▶ [Task statement]: All lines in the records that carry the string "mouse" are to be shown.

(Beginning of The data)

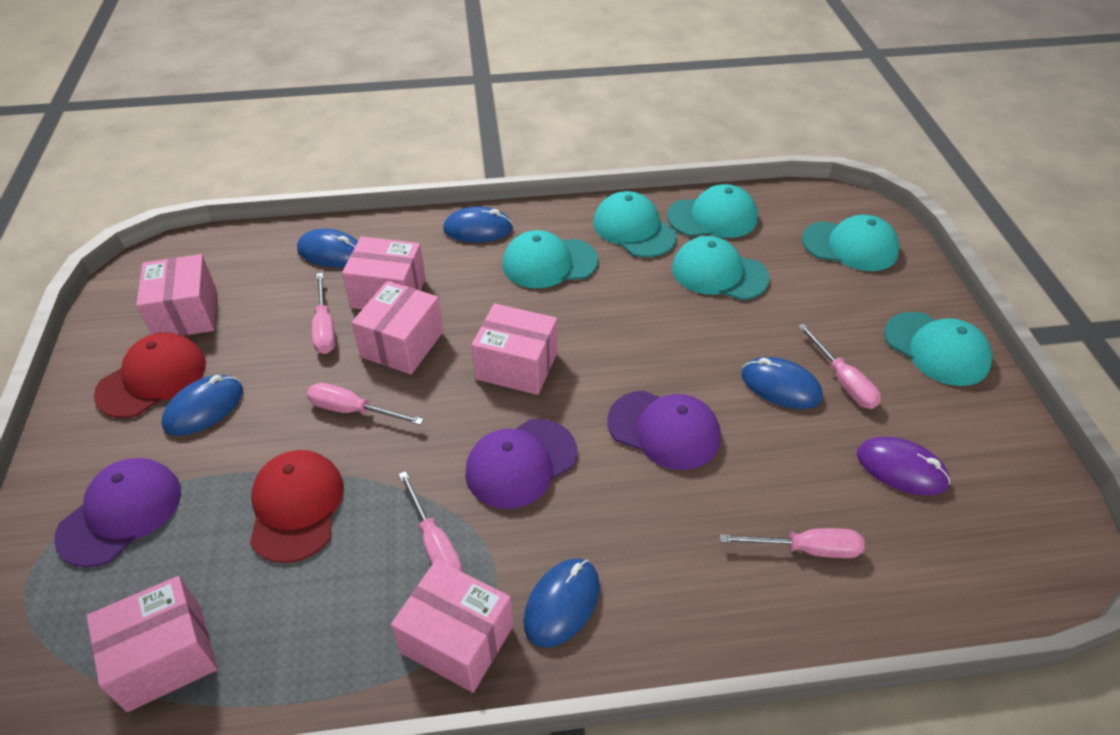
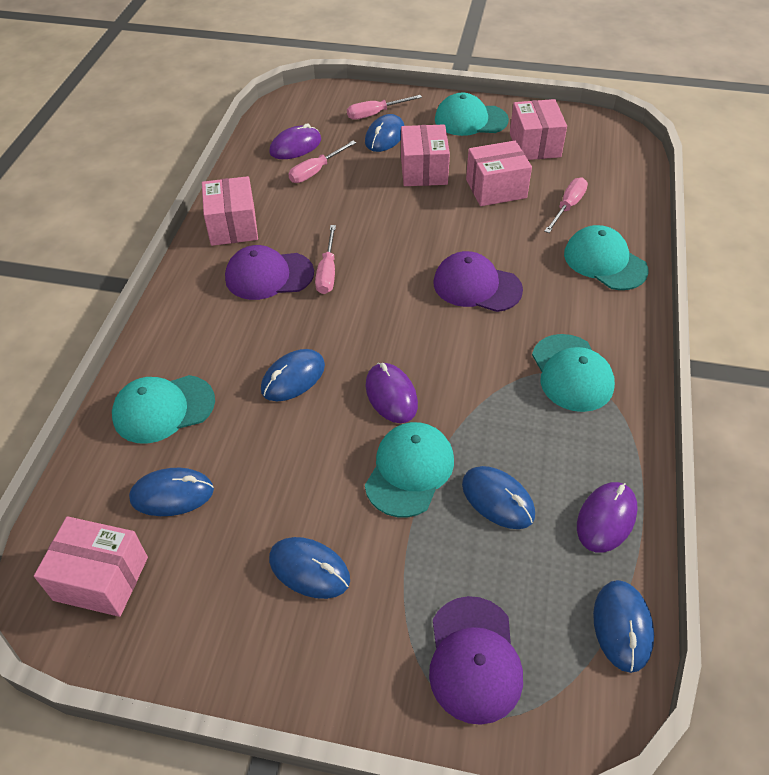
blue mouse: [161,375,243,436] [297,228,358,268] [443,206,513,243] [523,559,600,647] [741,357,823,409] = 5 -> [129,468,214,516] [261,349,325,401] [269,537,350,599] [365,114,405,152] [462,466,535,529] [593,580,654,673] = 6
pink box: [86,576,218,712] [136,254,217,336] [342,237,426,309] [352,281,443,374] [391,559,513,693] [471,303,557,395] = 6 -> [34,516,148,617] [202,176,258,246] [401,125,450,186] [466,141,532,206] [510,99,567,160] = 5
pink screwdriver: [307,383,424,425] [312,273,335,354] [398,471,463,572] [720,528,865,558] [798,324,881,409] = 5 -> [288,141,356,183] [315,225,336,294] [347,95,422,120] [544,177,588,233] = 4
purple mouse: [857,436,951,496] = 1 -> [269,123,321,159] [365,363,418,423] [577,482,638,553] = 3
red cap: [94,332,206,418] [250,450,344,563] = 2 -> none = 0
turquoise cap: [502,230,598,288] [593,191,677,258] [667,184,758,238] [672,236,770,300] [802,215,900,271] [884,312,992,386] = 6 -> [112,375,215,444] [365,422,454,517] [435,93,509,136] [532,334,615,412] [564,225,649,290] = 5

(End of The data)

▶ [Response to this exercise]:
blue mouse: [161,375,243,436] [297,228,358,268] [443,206,513,243] [523,559,600,647] [741,357,823,409] = 5 -> [129,468,214,516] [261,349,325,401] [269,537,350,599] [365,114,405,152] [462,466,535,529] [593,580,654,673] = 6
purple mouse: [857,436,951,496] = 1 -> [269,123,321,159] [365,363,418,423] [577,482,638,553] = 3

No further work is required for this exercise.